- **PROBLEM**: Only the pictures are to be omitted; every entry beneath should otherwise be duplicated exactly.
----- MATERIAL TO PROCESS -----
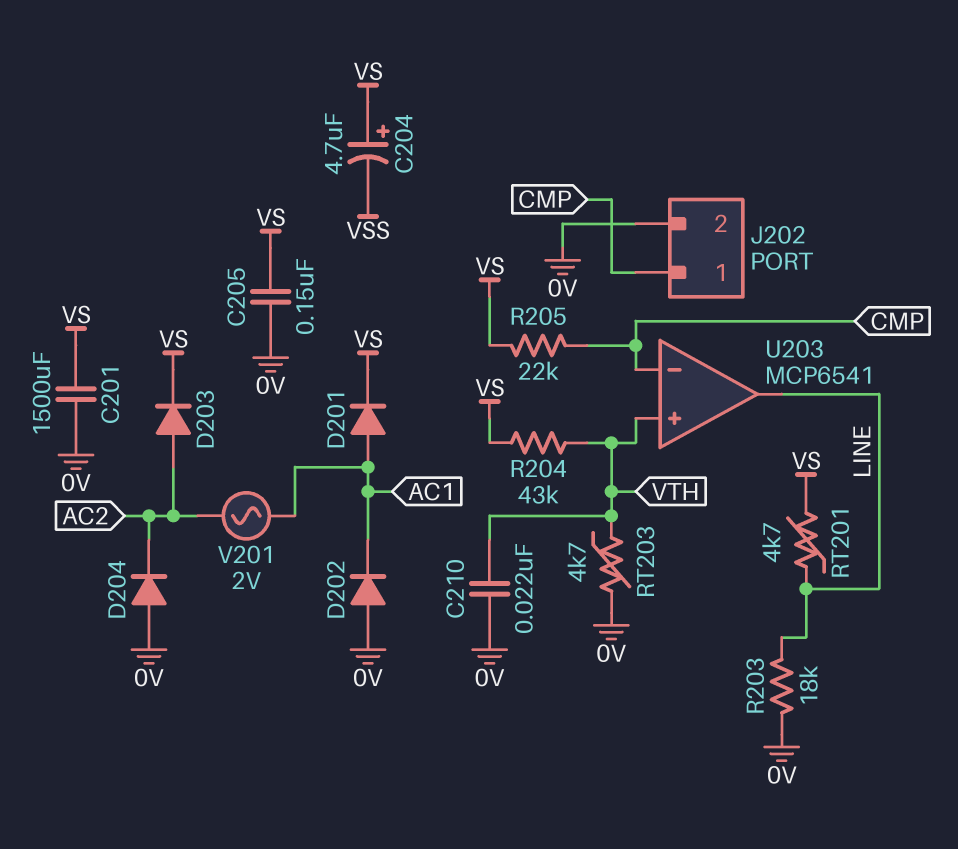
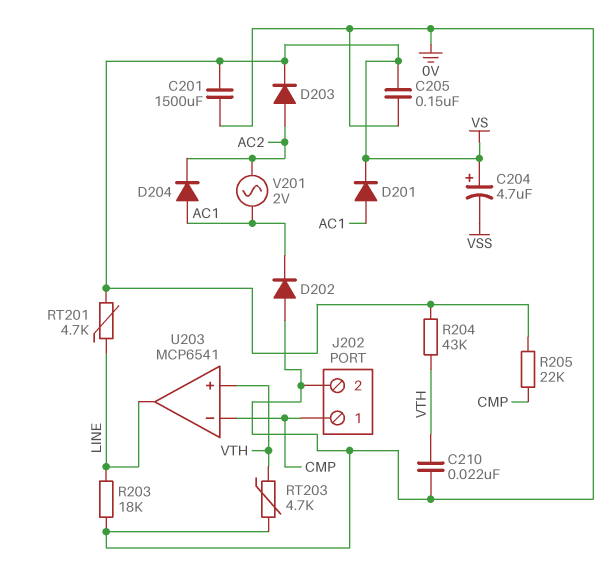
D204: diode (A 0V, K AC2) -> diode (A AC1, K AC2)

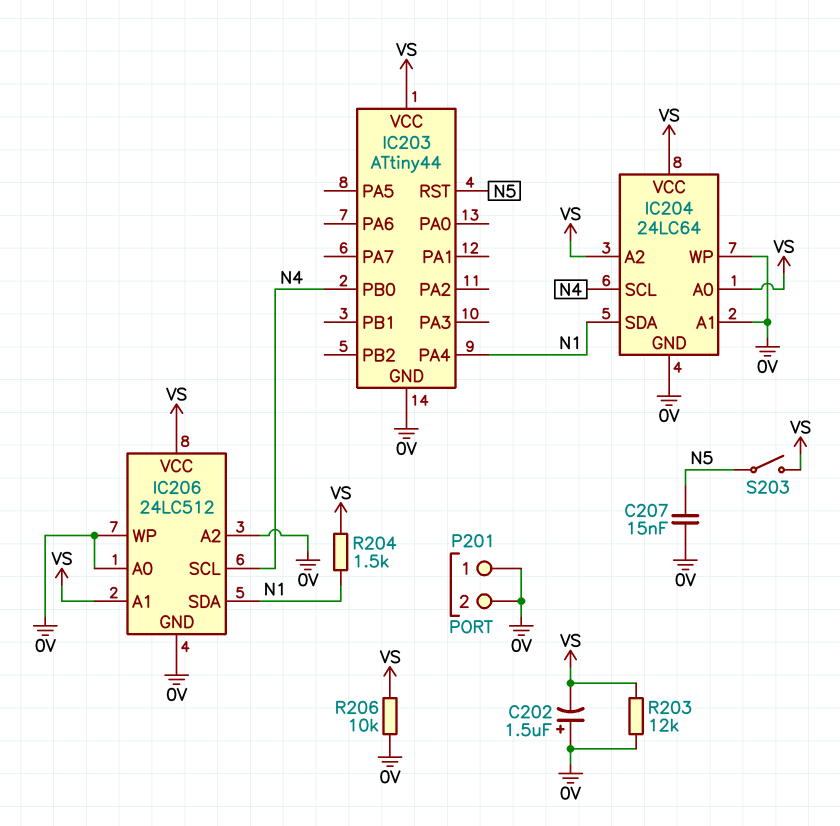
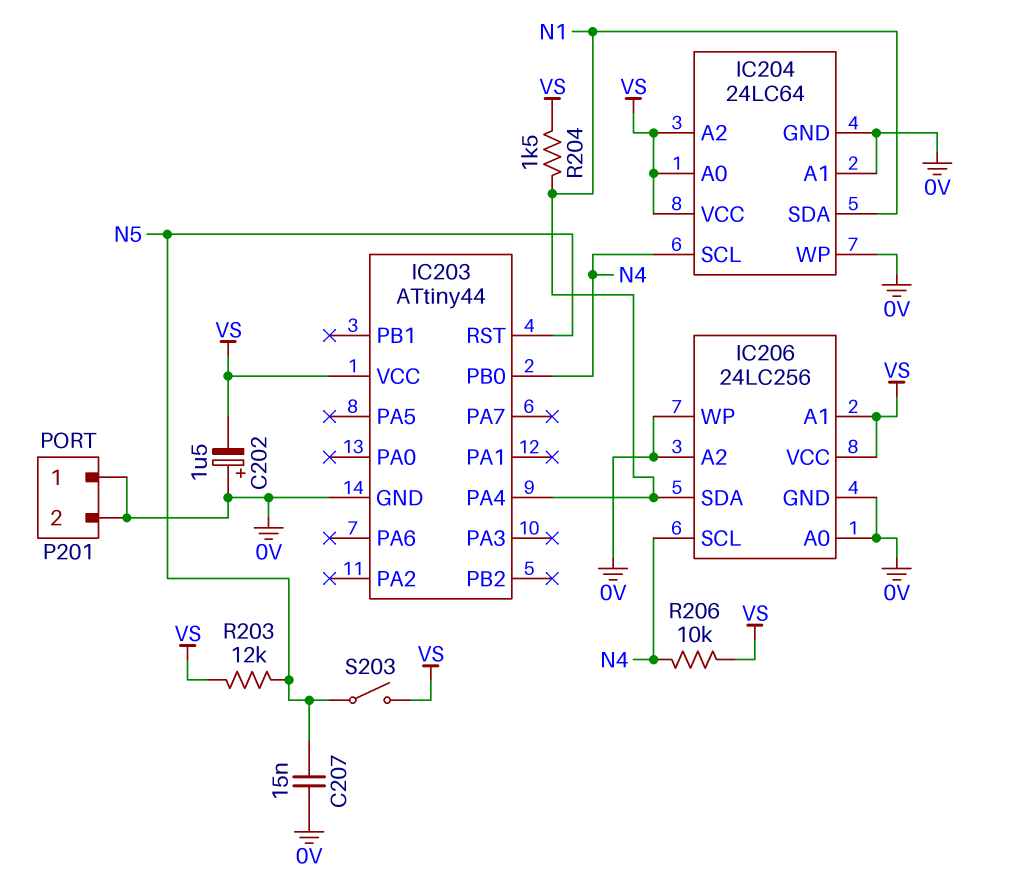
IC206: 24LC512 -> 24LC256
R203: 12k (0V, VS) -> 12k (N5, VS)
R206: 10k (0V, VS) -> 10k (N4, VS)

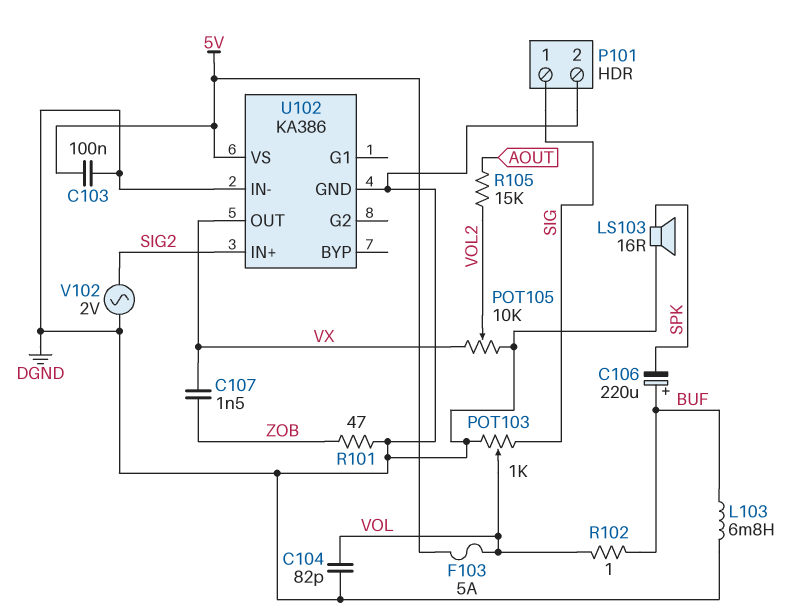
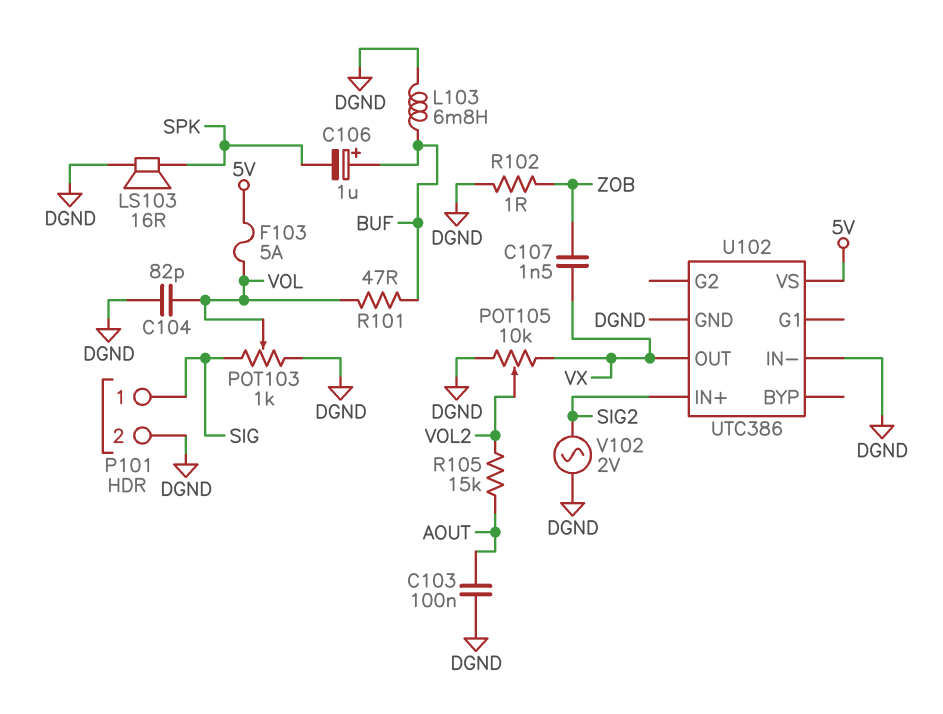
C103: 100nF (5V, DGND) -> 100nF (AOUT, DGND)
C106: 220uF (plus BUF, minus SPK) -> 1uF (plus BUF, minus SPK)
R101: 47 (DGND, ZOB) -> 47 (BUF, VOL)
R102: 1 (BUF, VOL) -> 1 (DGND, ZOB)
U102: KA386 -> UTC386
-----
- **RESULT BELOW**:
D204: diode (A 0V, K AC2) -> diode (A AC1, K AC2)

IC206: 24LC512 -> 24LC256
R203: 12k (0V, VS) -> 12k (N5, VS)
R206: 10k (0V, VS) -> 10k (N4, VS)

C103: 100nF (5V, DGND) -> 100nF (AOUT, DGND)
C106: 220uF (plus BUF, minus SPK) -> 1uF (plus BUF, minus SPK)
R101: 47 (DGND, ZOB) -> 47 (BUF, VOL)
R102: 1 (BUF, VOL) -> 1 (DGND, ZOB)
U102: KA386 -> UTC386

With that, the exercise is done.